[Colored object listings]
════

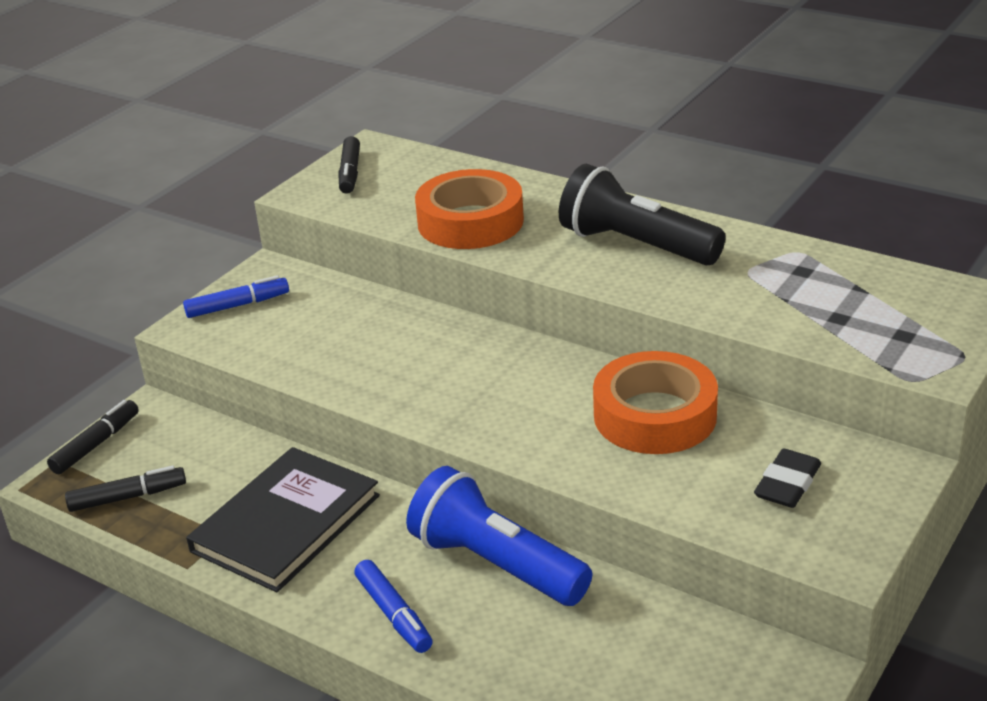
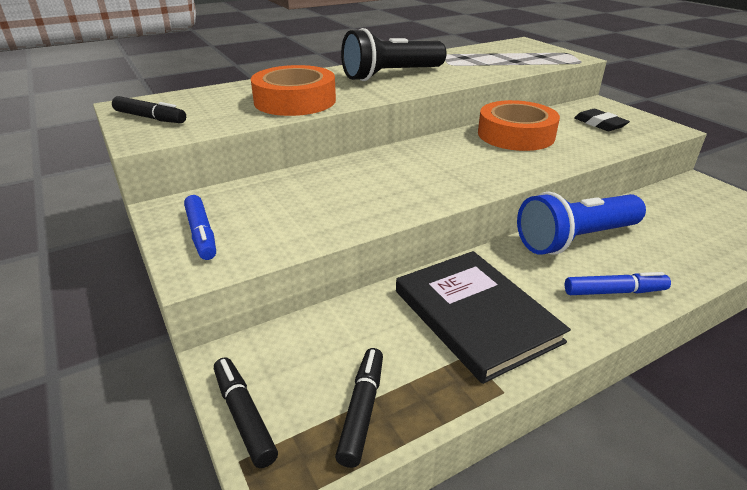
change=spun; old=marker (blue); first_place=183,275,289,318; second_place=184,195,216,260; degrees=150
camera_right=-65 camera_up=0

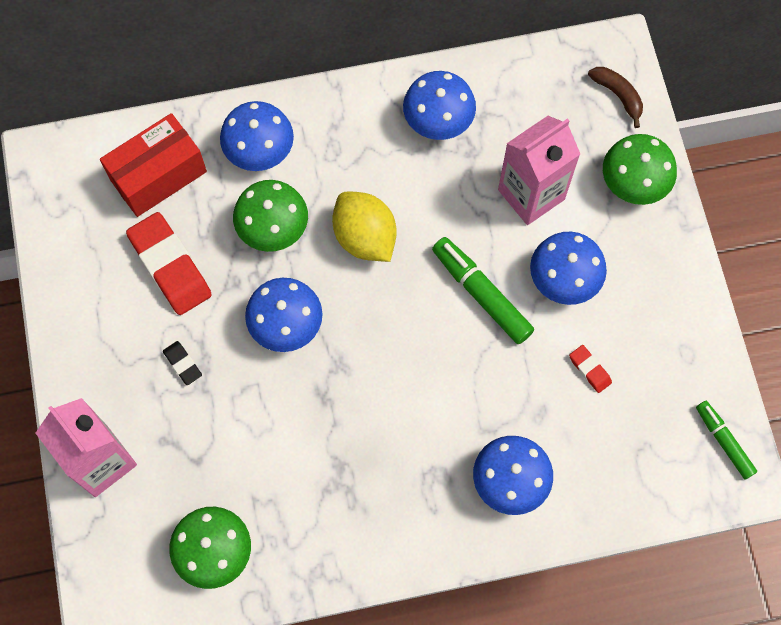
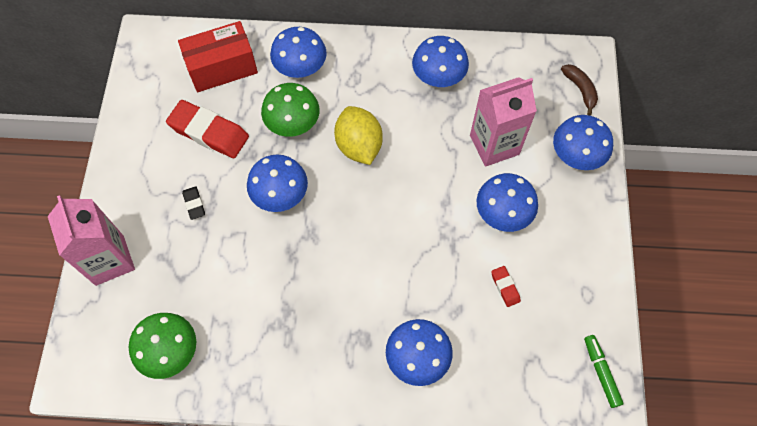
change=spun; old=eraser (red); first_place=126,212,212,315; second_place=166,100,249,158; degrees=-45
change=colour; old=mushroom (green); new=mushroom (blue); first_place=603,134,677,205; second_place=553,115,613,170
change=missing; old=marker (green); first_place=432,237,534,344
camera_right=15 camera_up=-5

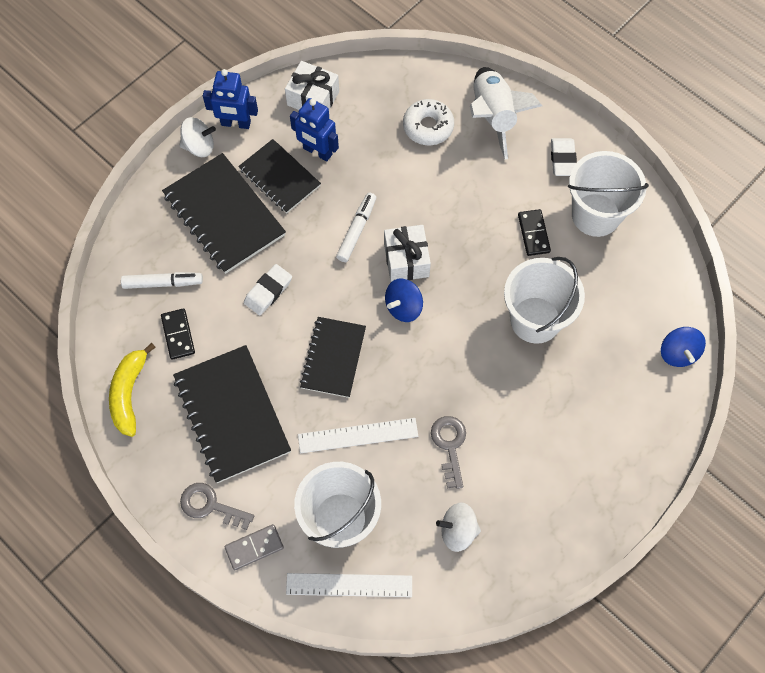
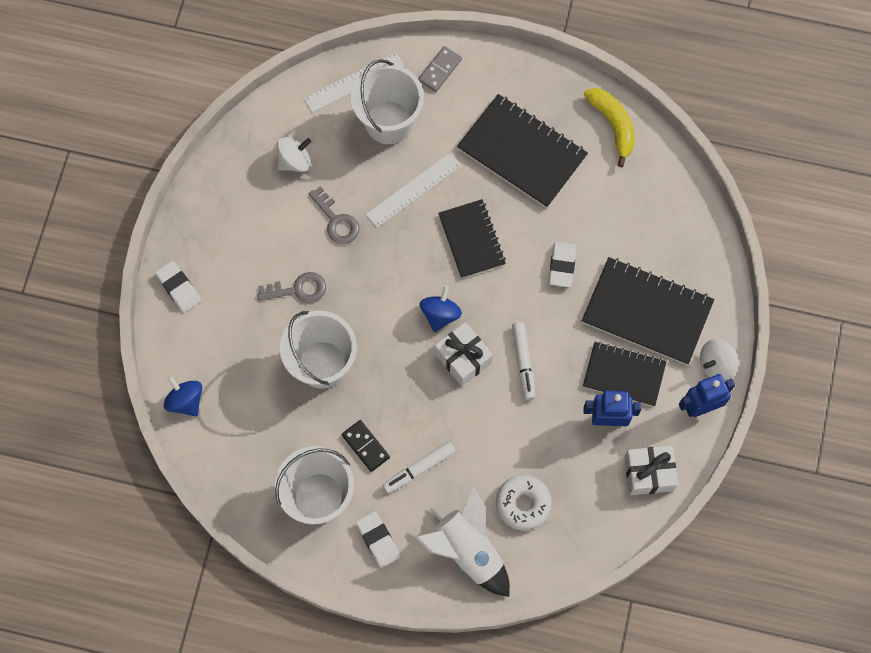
change=appeared; new=eraser (white); second_place=155,261,201,312
change=relocated; old=key (grey); first_place=180,483,254,530; second_place=258,272,326,303
change=relocated; old=marker (white); first_place=121,272,203,289; second_place=382,441,456,494
change=missing; old=domino (black); first_place=161,308,195,360
camera_right=150 camera_up=5

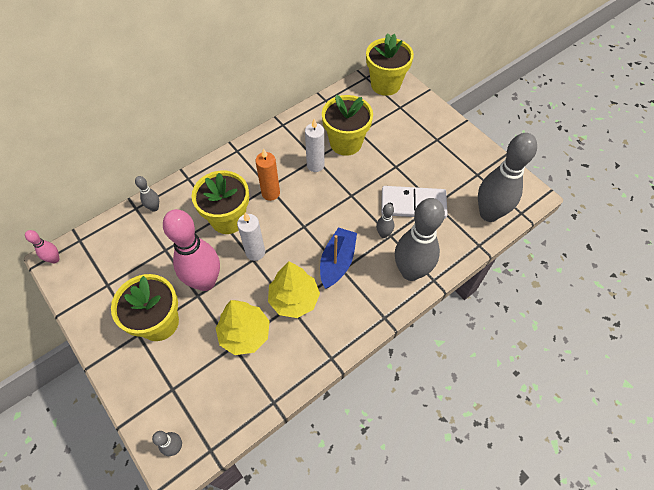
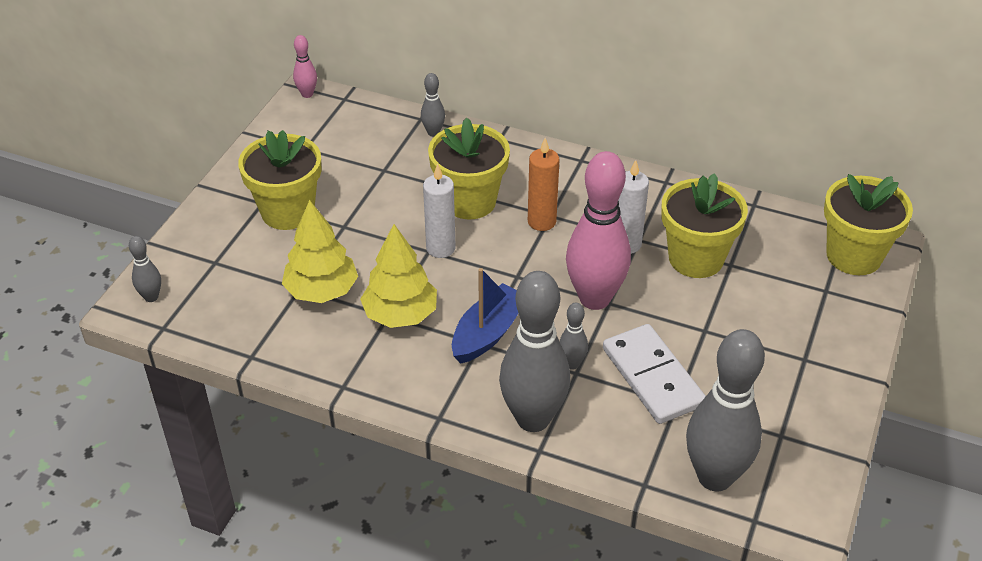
change=spun; old=boat (blue); first_place=320,227,357,289; second_place=452,268,518,364; degrees=-45
change=relocated; old=bowling pin (pink); first_place=163,209,220,291; second_place=566,151,631,310
camera_right=60 camera_up=-15

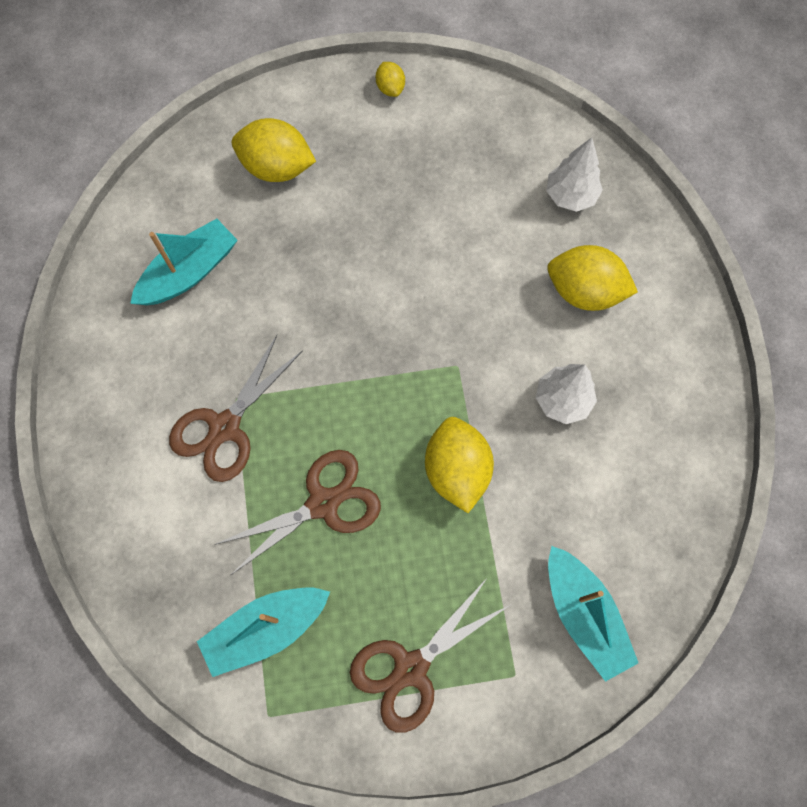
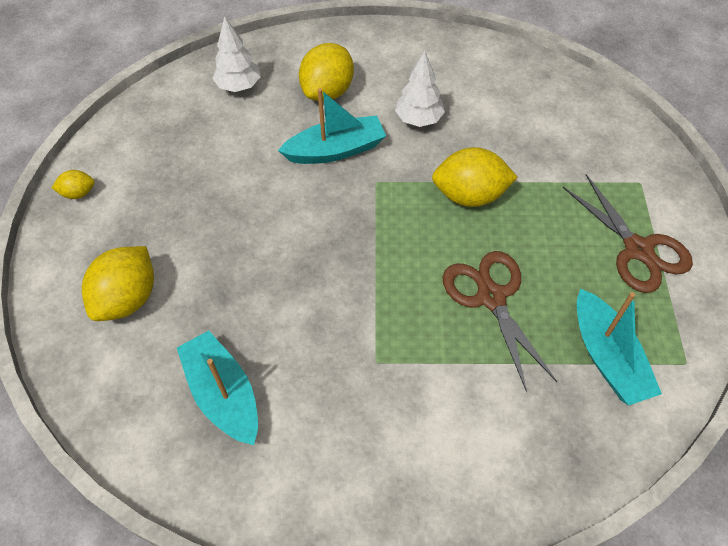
change=relocated; old=boat (turquoise); first_place=548,546,638,682; second_place=278,88,386,164
change=missing; old=scissors (brown); first_place=169,335,303,482
camera_right=-80 camera_up=-15

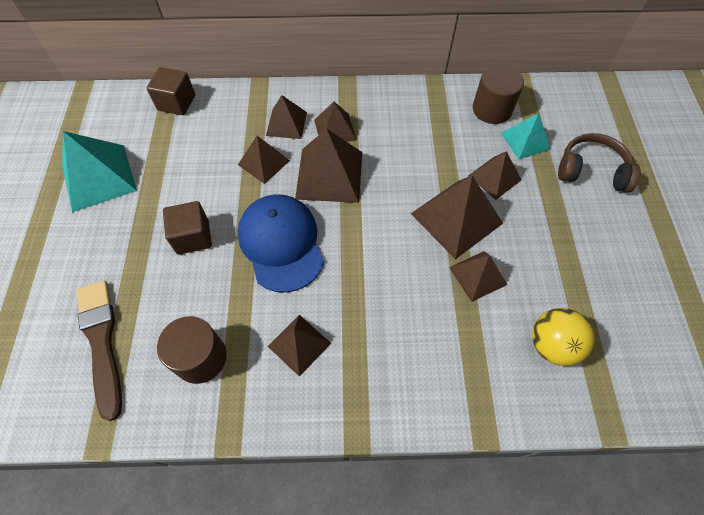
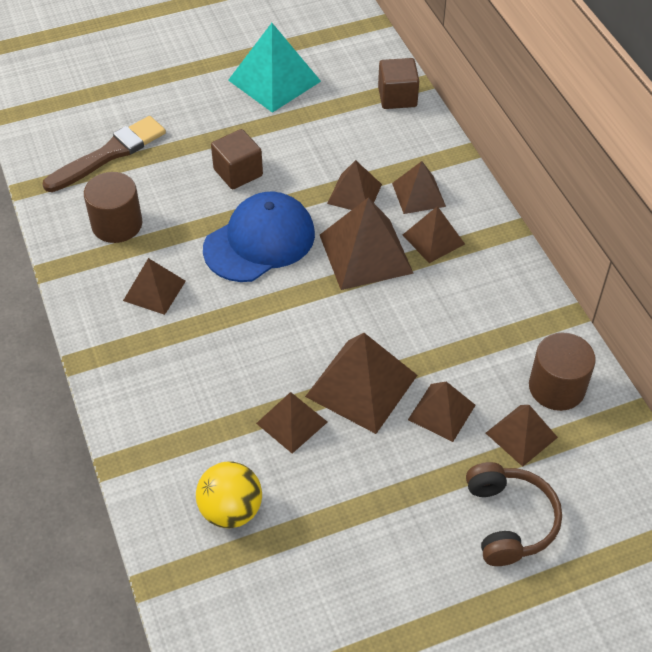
change=colour; old=pyramid (turquoise); new=pyramid (brown); first_place=501,113,551,159; second_place=486,405,558,467
camera_right=70 camera_up=-10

════

Please transcribe, with no additions, the lines starting at the one that contains "change=spun; old=boat (blue);" and running through the last line of the entries, inclusive. Leave the pictures out.

### PROBLEM SOLUTION
change=spun; old=boat (blue); first_place=320,227,357,289; second_place=452,268,518,364; degrees=-45
change=relocated; old=bowling pin (pink); first_place=163,209,220,291; second_place=566,151,631,310
camera_right=60 camera_up=-15

change=relocated; old=boat (turquoise); first_place=548,546,638,682; second_place=278,88,386,164
change=missing; old=scissors (brown); first_place=169,335,303,482
camera_right=-80 camera_up=-15

change=colour; old=pyramid (turquoise); new=pyramid (brown); first_place=501,113,551,159; second_place=486,405,558,467
camera_right=70 camera_up=-10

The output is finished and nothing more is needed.